- About this exercise: Only the lines from the one containing "SW3: button (GND, N001) -> switch (GND, N001)" to the end of the records belong in the answer; repeat them exactly and drop the pictures.

- Records from a data collection:
══════════

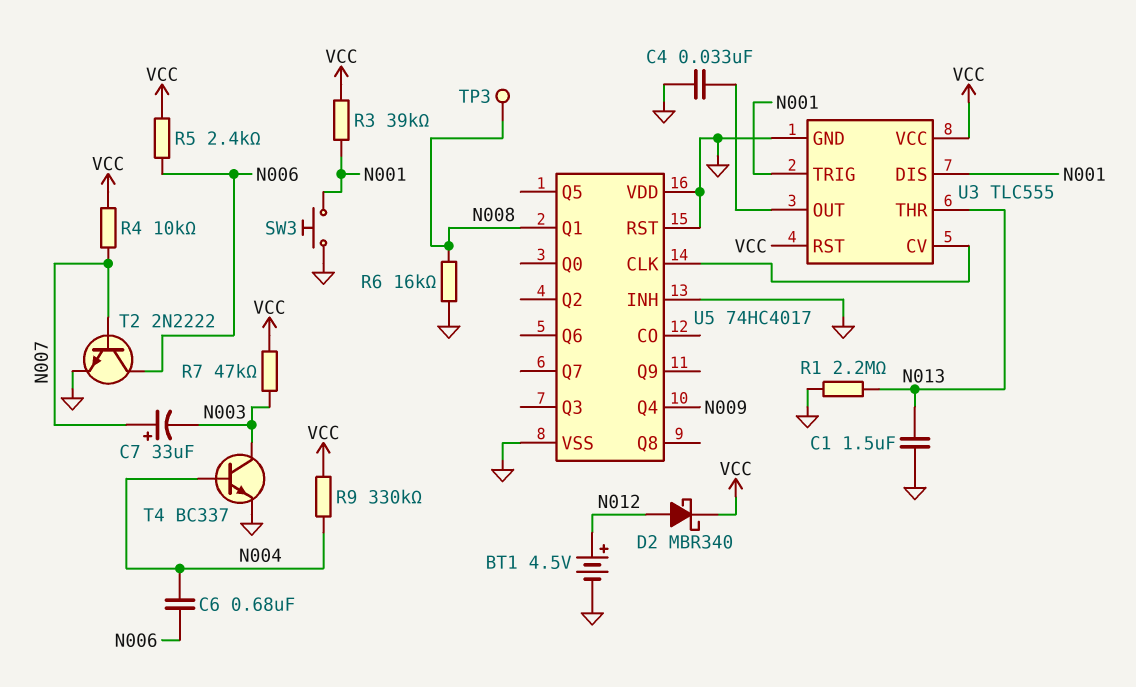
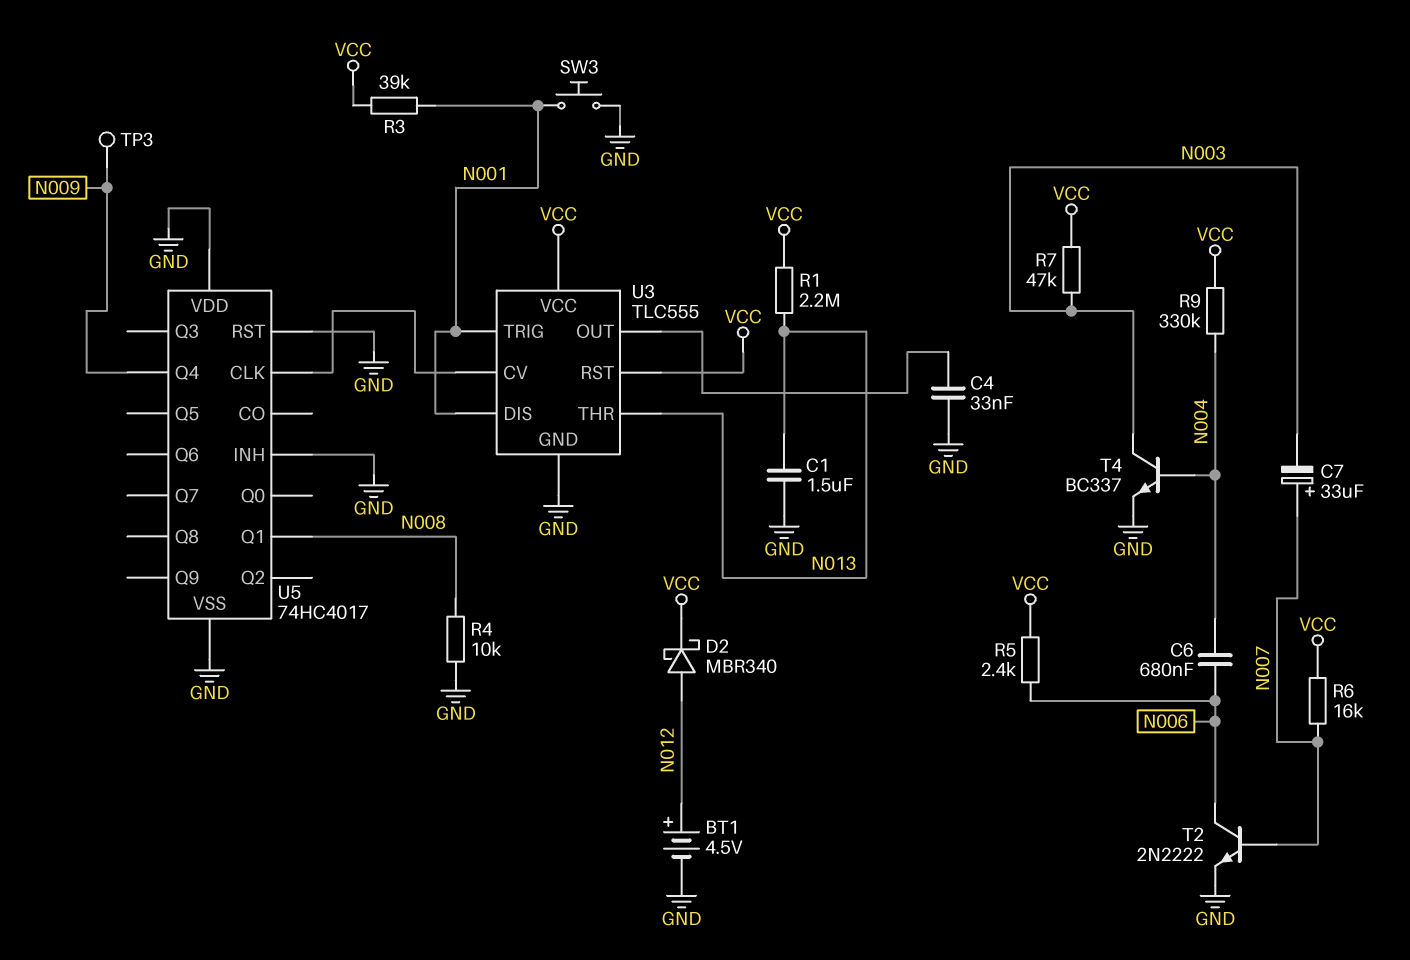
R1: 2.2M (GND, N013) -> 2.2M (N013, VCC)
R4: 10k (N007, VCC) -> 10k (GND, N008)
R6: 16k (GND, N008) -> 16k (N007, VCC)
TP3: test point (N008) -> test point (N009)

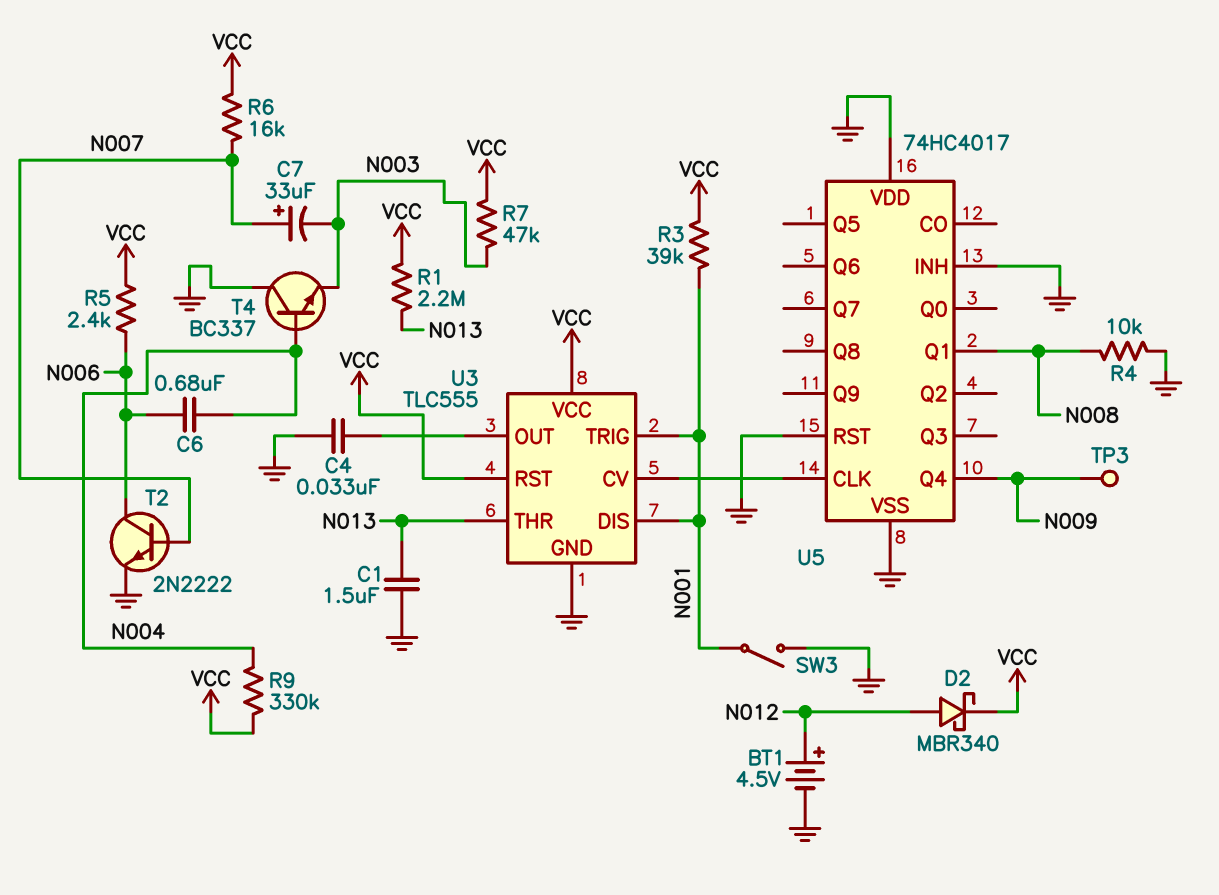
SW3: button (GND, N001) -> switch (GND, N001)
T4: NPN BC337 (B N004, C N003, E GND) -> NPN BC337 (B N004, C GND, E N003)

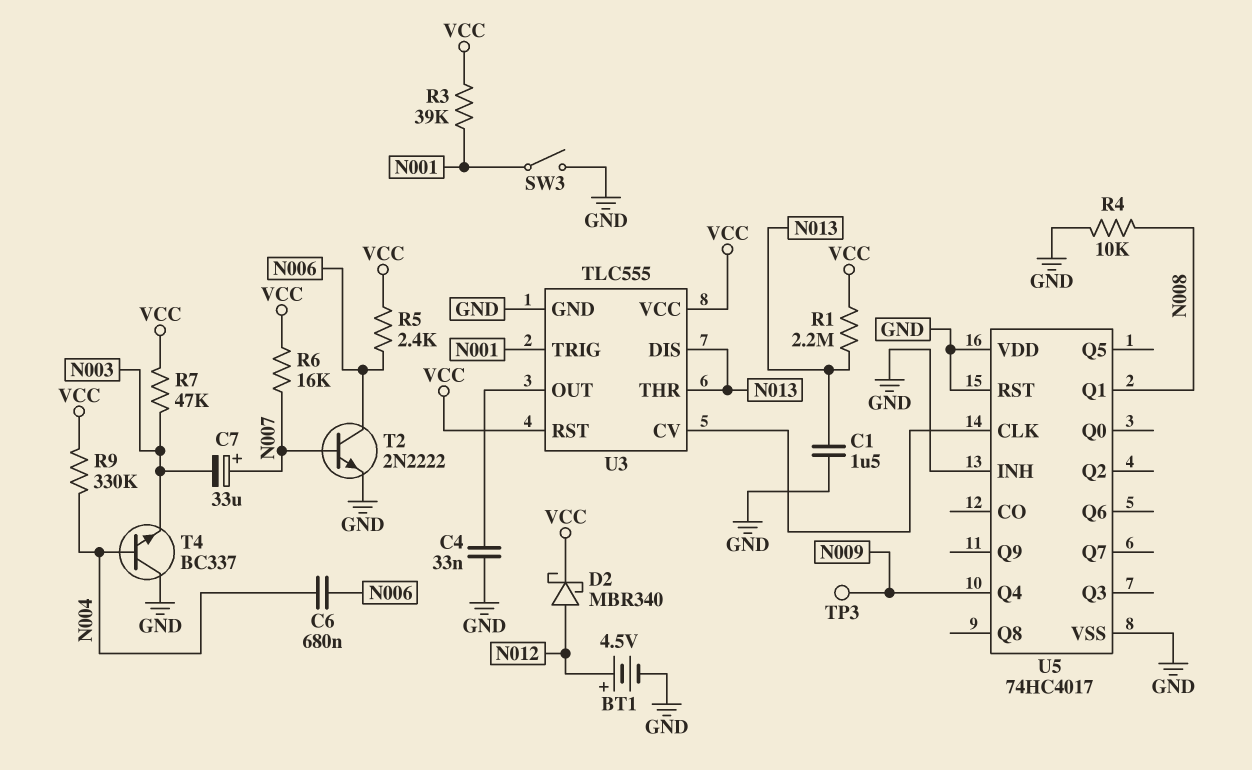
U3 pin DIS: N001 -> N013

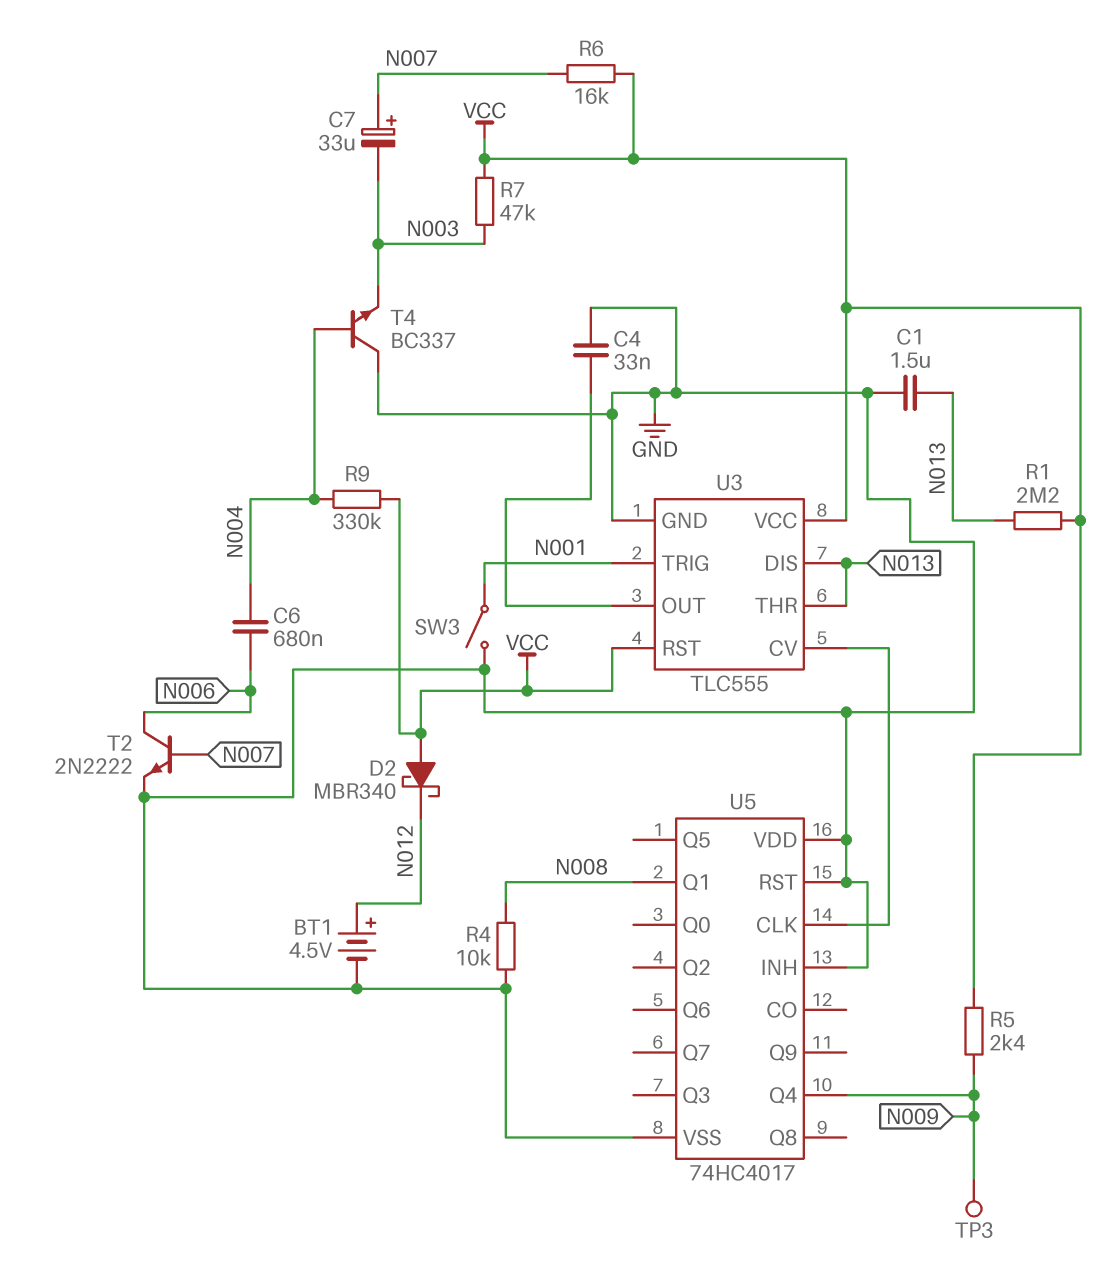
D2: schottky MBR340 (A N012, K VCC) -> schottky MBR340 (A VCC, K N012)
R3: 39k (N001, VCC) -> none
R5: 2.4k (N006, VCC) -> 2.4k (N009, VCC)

══════════

- Task result:
SW3: button (GND, N001) -> switch (GND, N001)
T4: NPN BC337 (B N004, C N003, E GND) -> NPN BC337 (B N004, C GND, E N003)

U3 pin DIS: N001 -> N013

D2: schottky MBR340 (A N012, K VCC) -> schottky MBR340 (A VCC, K N012)
R3: 39k (N001, VCC) -> none
R5: 2.4k (N006, VCC) -> 2.4k (N009, VCC)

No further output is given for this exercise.